#### [Prompt]
Go through the material below and count the lines with the string "cyan"; the number is the whole answer.

==*==

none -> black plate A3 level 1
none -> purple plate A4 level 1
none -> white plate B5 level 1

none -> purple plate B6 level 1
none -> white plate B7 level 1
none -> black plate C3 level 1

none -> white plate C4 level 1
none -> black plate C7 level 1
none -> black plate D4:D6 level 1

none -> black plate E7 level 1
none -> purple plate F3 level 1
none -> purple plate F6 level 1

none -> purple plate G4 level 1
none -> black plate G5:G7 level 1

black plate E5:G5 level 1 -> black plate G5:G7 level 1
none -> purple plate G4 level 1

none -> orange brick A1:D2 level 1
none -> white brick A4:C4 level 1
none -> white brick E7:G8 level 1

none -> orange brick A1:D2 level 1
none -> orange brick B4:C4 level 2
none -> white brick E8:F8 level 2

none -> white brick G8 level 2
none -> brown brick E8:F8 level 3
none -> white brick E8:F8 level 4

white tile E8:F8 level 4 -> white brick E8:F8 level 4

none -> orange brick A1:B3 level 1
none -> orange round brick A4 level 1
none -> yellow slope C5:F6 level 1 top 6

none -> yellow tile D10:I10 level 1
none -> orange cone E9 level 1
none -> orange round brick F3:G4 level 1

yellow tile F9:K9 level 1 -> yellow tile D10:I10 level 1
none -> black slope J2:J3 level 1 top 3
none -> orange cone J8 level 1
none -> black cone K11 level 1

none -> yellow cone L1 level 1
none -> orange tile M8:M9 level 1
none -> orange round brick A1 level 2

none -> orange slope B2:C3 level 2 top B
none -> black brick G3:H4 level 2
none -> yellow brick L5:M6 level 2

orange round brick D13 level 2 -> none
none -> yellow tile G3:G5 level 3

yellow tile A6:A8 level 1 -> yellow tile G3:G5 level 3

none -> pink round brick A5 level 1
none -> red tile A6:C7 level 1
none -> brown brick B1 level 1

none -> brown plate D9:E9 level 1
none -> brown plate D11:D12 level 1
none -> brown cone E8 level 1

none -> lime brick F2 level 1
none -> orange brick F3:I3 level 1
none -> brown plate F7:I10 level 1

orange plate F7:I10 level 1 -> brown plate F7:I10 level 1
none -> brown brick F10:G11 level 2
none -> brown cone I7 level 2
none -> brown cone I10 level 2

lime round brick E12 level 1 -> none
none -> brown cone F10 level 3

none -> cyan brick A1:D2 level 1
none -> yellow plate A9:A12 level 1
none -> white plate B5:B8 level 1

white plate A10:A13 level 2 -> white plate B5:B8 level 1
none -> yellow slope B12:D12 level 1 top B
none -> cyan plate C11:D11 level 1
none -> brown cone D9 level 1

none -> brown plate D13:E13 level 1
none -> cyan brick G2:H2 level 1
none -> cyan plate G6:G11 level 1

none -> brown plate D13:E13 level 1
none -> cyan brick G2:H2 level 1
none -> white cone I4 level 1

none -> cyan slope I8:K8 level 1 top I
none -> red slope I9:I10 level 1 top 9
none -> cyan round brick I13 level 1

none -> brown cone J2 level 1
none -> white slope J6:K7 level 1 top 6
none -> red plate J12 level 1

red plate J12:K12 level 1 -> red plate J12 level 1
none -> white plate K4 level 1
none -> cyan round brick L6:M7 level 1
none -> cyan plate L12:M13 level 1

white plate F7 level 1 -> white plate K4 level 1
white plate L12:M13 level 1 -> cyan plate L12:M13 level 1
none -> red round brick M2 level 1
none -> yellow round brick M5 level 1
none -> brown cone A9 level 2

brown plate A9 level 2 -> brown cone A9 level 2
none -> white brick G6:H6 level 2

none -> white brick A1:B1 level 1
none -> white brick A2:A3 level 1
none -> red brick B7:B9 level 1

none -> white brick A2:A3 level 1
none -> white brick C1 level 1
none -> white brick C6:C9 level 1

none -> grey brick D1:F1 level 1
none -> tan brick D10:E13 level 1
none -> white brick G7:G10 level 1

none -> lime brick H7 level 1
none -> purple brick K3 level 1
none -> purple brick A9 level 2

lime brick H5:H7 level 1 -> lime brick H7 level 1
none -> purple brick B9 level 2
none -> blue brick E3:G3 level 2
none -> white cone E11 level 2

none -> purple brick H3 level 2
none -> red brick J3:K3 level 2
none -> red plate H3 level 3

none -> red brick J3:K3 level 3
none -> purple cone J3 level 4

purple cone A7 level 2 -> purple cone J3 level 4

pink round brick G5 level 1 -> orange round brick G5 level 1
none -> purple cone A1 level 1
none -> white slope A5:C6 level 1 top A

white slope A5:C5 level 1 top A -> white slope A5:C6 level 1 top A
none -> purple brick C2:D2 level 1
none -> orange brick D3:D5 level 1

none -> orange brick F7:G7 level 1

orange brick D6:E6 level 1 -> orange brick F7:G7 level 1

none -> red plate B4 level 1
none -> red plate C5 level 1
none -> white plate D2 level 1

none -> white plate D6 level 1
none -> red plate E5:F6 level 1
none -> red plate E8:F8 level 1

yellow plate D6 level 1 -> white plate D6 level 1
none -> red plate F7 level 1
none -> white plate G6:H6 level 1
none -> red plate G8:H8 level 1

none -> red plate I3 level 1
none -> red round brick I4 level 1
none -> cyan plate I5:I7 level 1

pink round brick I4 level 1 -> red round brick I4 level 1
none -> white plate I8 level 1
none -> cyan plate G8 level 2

==*==

#### [Answer to the exercise]
12